• **INPUT FOR THIS TASK**:
______
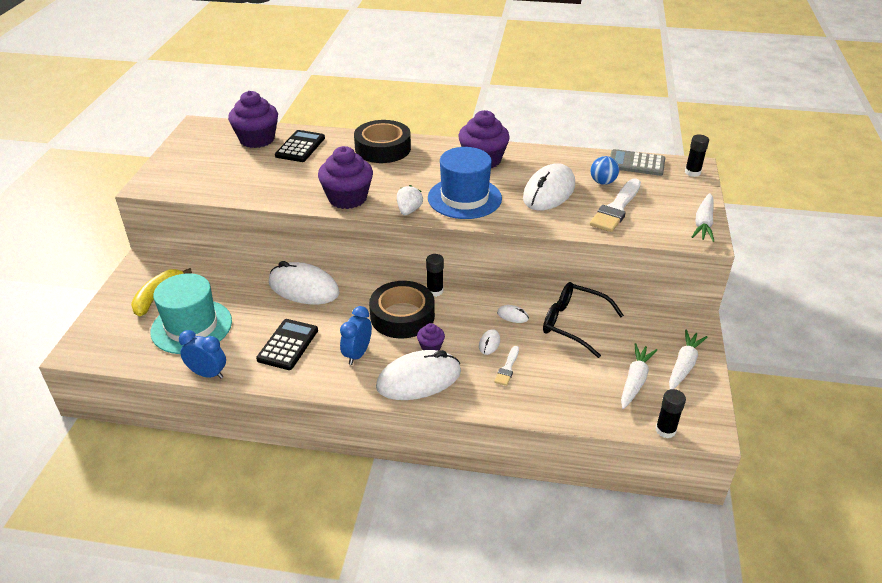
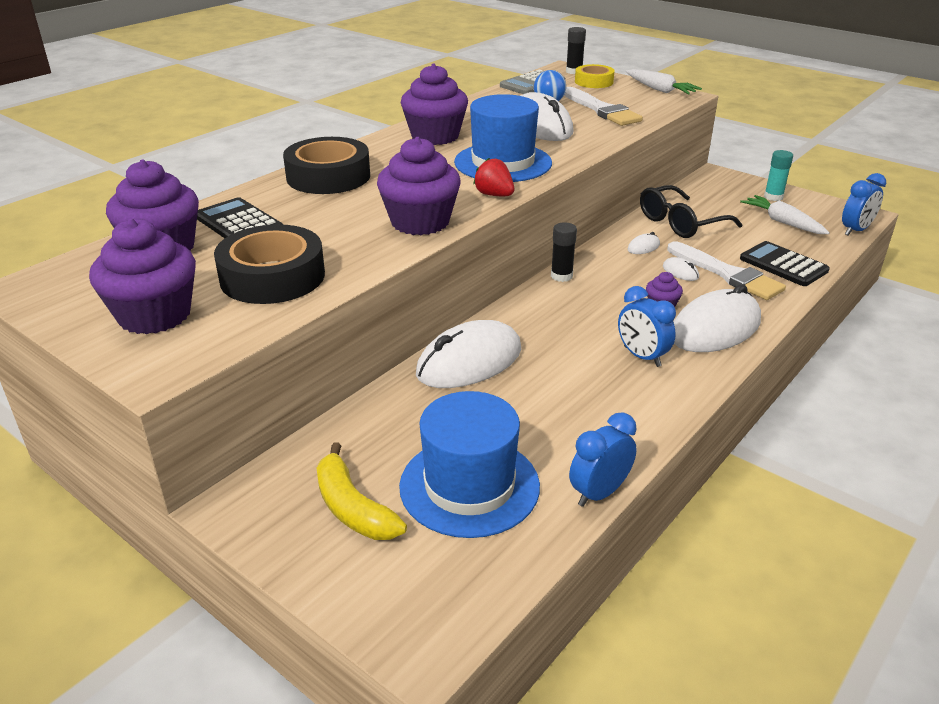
camera: 60 degrees left, 5 degrees down
(191, 326) = (469, 486): turquoise hat -> blue hat
(193, 165) = (154, 315): none -> purple cupcake
(288, 345) = (584, 404): black calculator -> black calculator (783, 265)
(402, 316) = (591, 308): black tape -> black tape (272, 276)
(409, 211) = (494, 195): white strawberry -> red strawberry
(419, 379) = (715, 329): white mouse -> white mouse turned 45 degrees clockwise
(507, 368) = (727, 274): white brush -> white brush, size x1.97
(665, 430) = (855, 230): black glue stick -> blue clock
(679, 188) = (594, 82): none -> yellow tape
(684, 365) = (773, 197): white carrot -> turquoise glue stick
______
• **TASK GOAL**: Write out, word for word, every line from the one containing "(409, 211) = (494, 195): white" through the last line of the records above.

• **THE ANSWER**:
(409, 211) = (494, 195): white strawberry -> red strawberry
(419, 379) = (715, 329): white mouse -> white mouse turned 45 degrees clockwise
(507, 368) = (727, 274): white brush -> white brush, size x1.97
(665, 430) = (855, 230): black glue stick -> blue clock
(679, 188) = (594, 82): none -> yellow tape
(684, 365) = (773, 197): white carrot -> turquoise glue stick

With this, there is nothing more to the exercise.